# [About this task]
Pick out the lines below with "brown" and list them.

# [Records from a dataset]
[Start of Attachment]
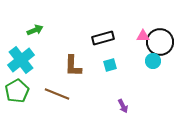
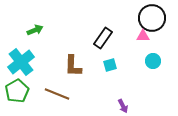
black rectangle: rotated 40 degrees counterclockwise
black circle: moved 8 px left, 24 px up
cyan cross: moved 2 px down
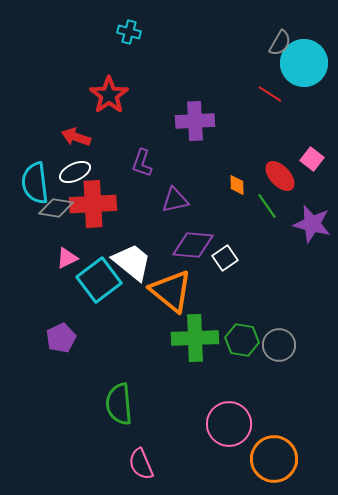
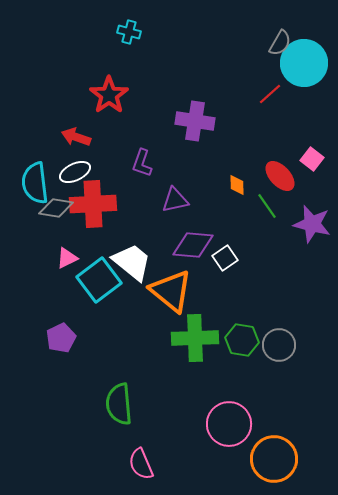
red line: rotated 75 degrees counterclockwise
purple cross: rotated 12 degrees clockwise
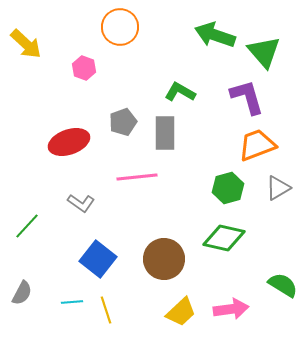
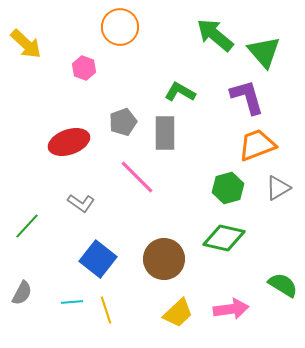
green arrow: rotated 21 degrees clockwise
pink line: rotated 51 degrees clockwise
yellow trapezoid: moved 3 px left, 1 px down
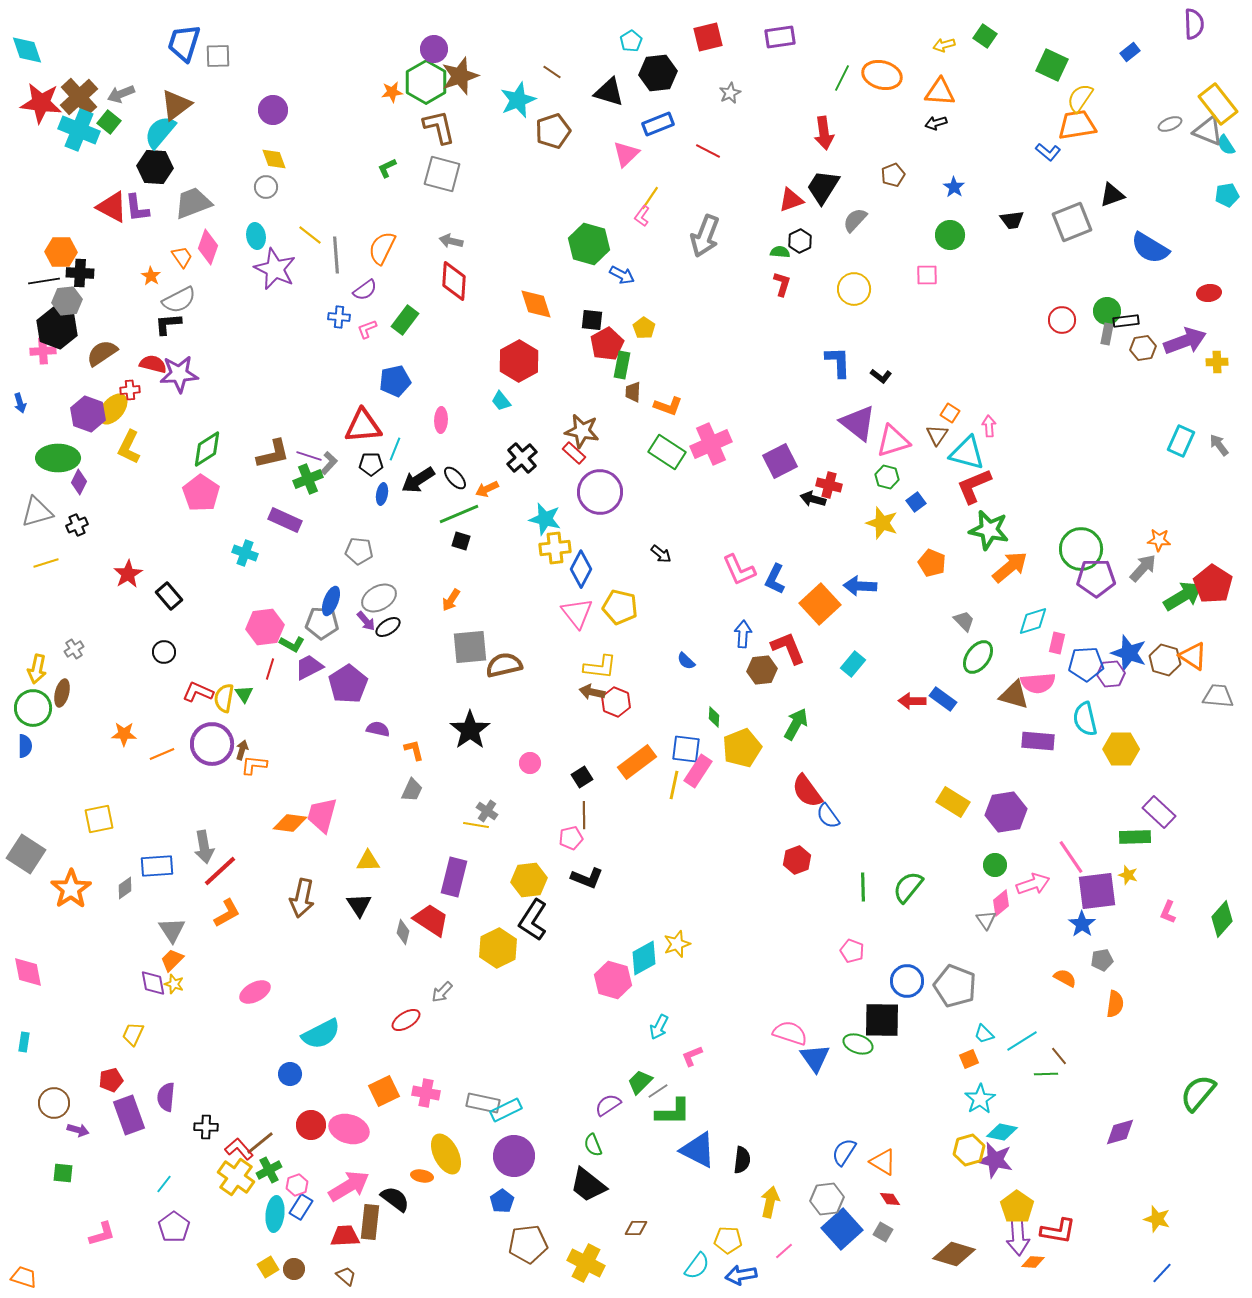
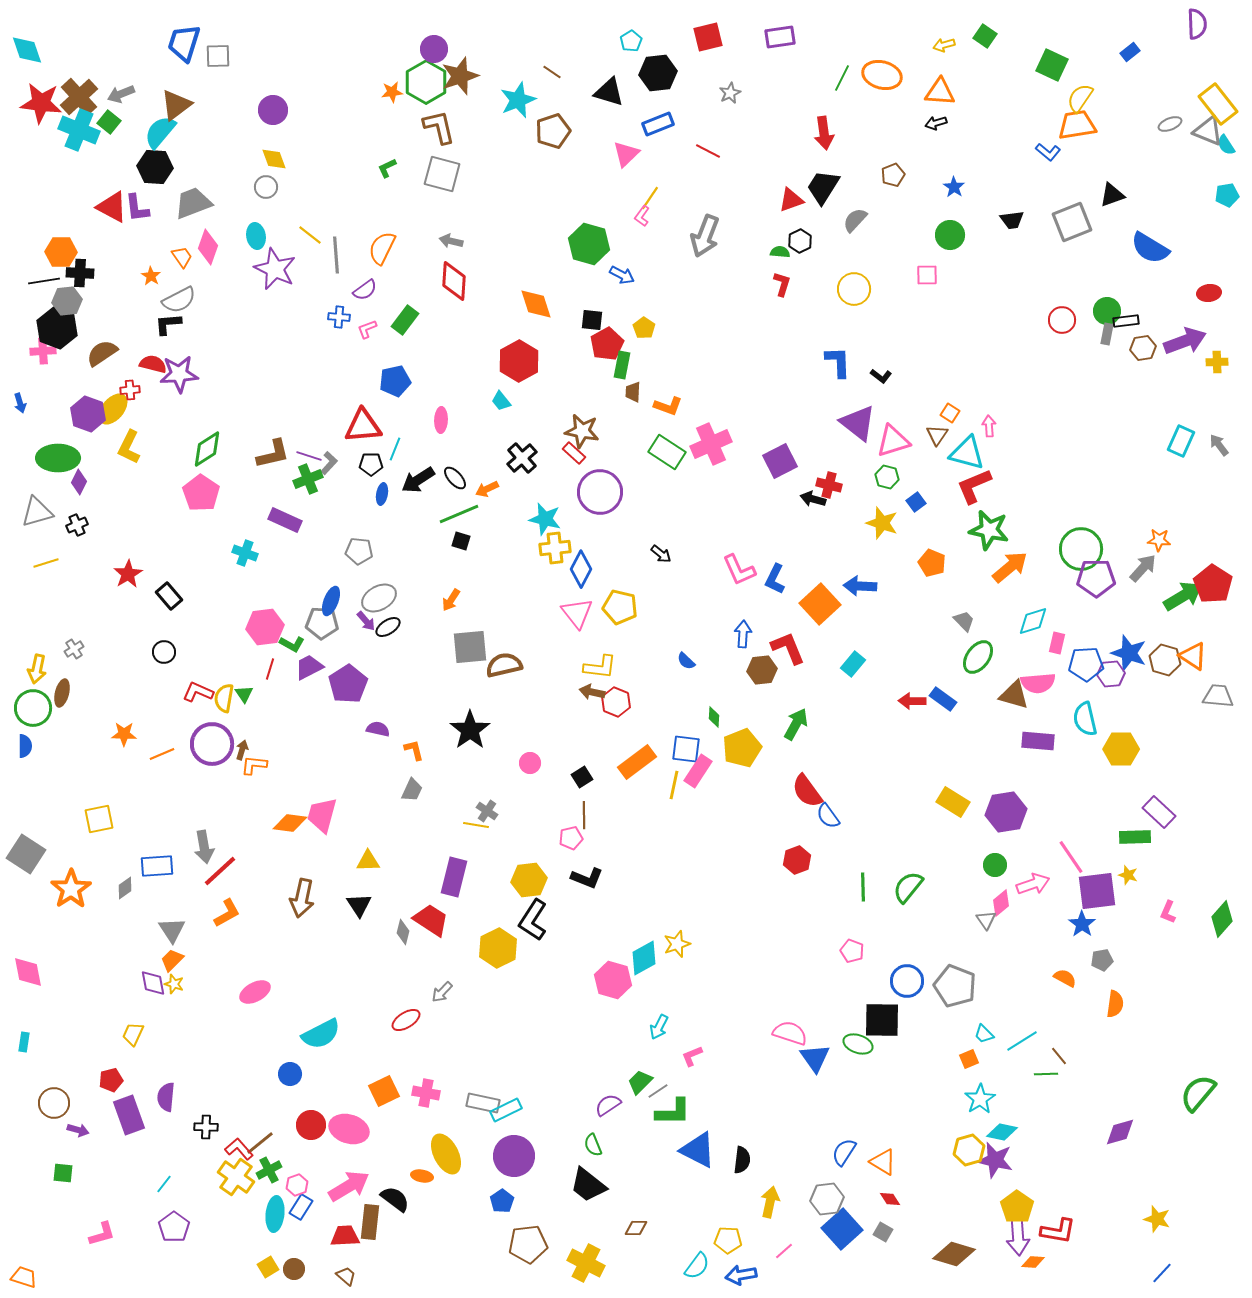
purple semicircle at (1194, 24): moved 3 px right
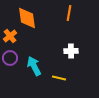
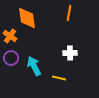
orange cross: rotated 16 degrees counterclockwise
white cross: moved 1 px left, 2 px down
purple circle: moved 1 px right
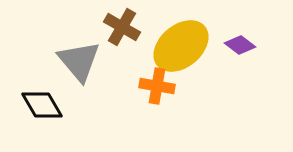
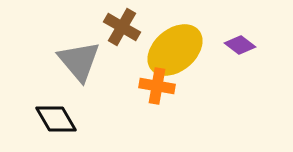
yellow ellipse: moved 6 px left, 4 px down
black diamond: moved 14 px right, 14 px down
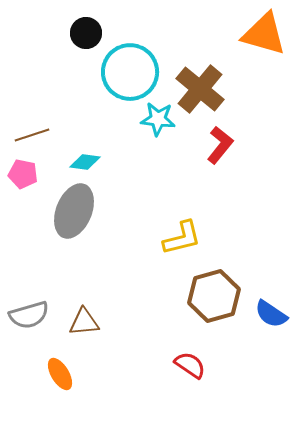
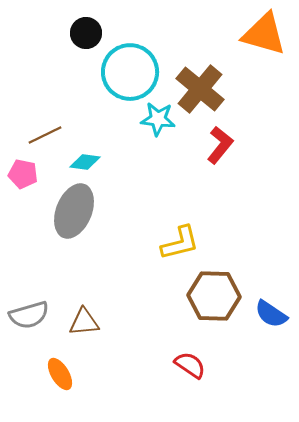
brown line: moved 13 px right; rotated 8 degrees counterclockwise
yellow L-shape: moved 2 px left, 5 px down
brown hexagon: rotated 18 degrees clockwise
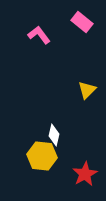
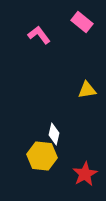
yellow triangle: rotated 36 degrees clockwise
white diamond: moved 1 px up
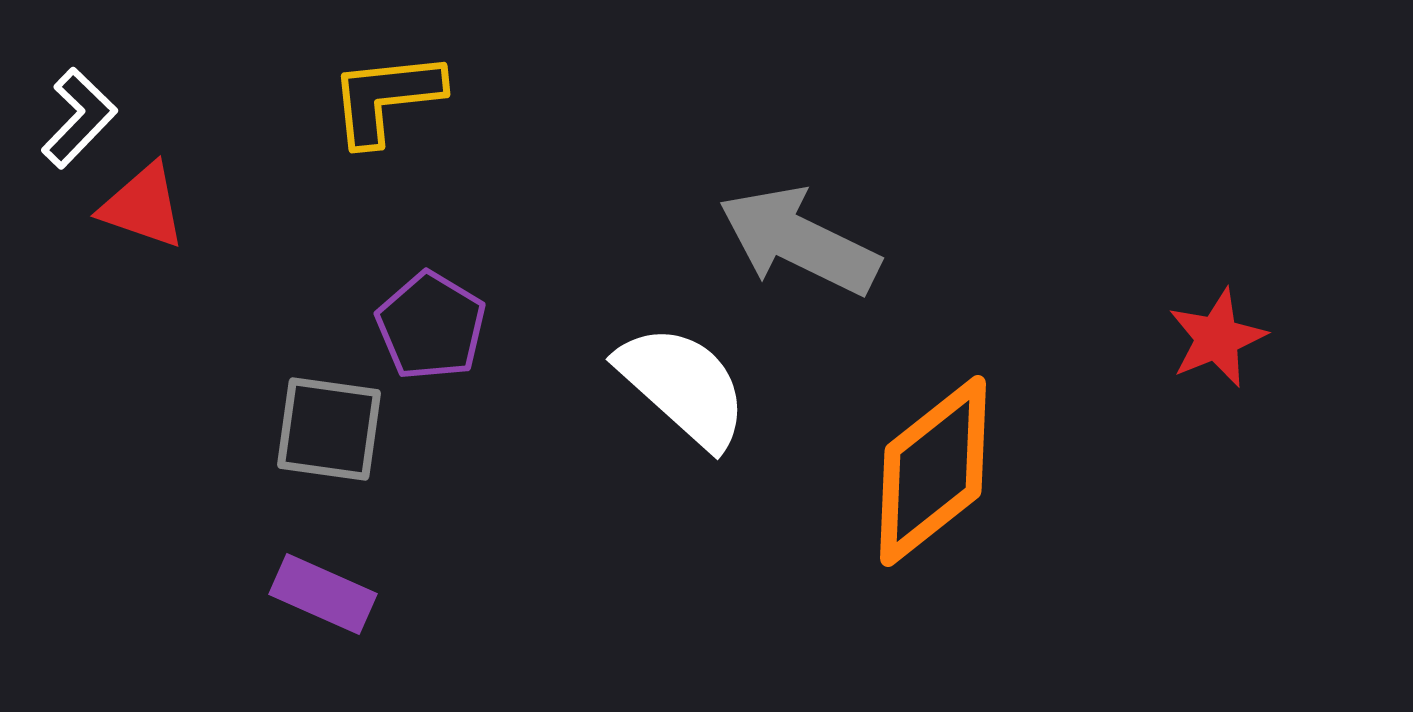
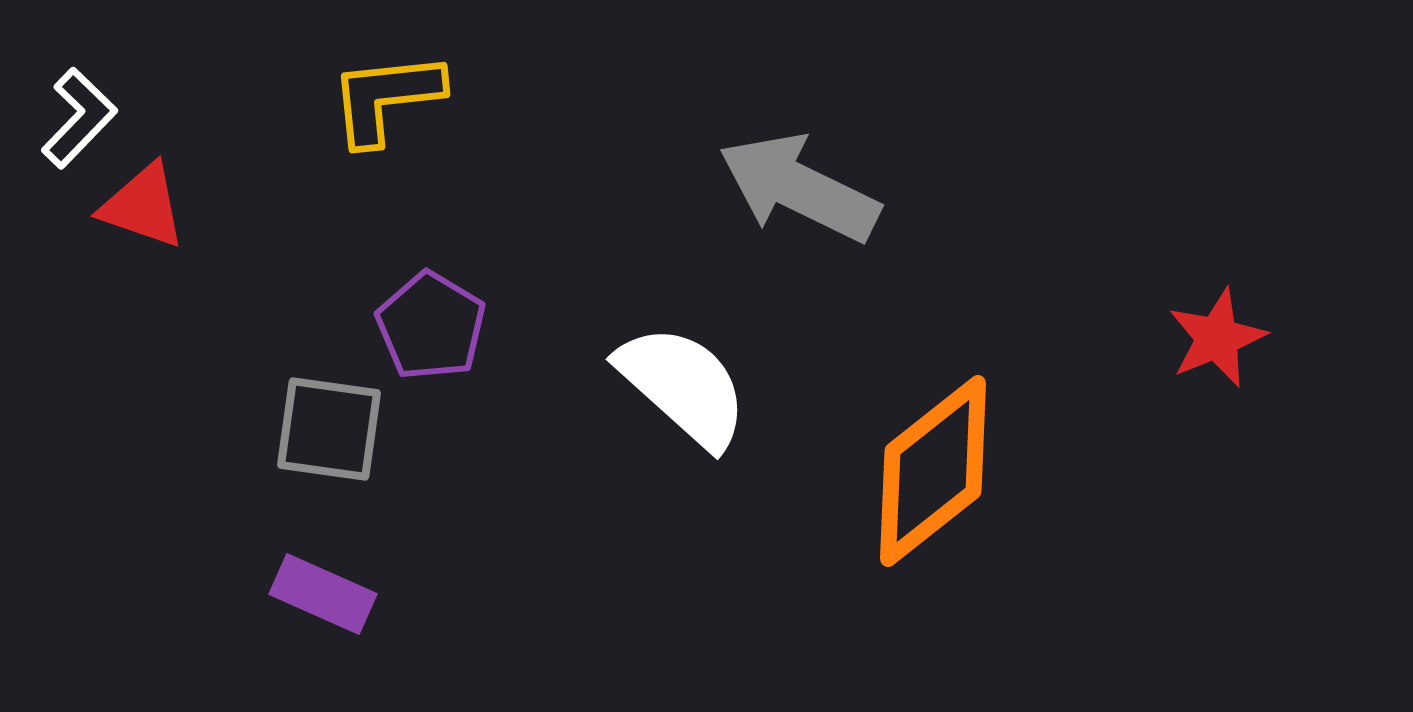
gray arrow: moved 53 px up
[End of Attachment]
# [Written solution]
brown line: moved 13 px right; rotated 8 degrees counterclockwise
brown hexagon: rotated 18 degrees clockwise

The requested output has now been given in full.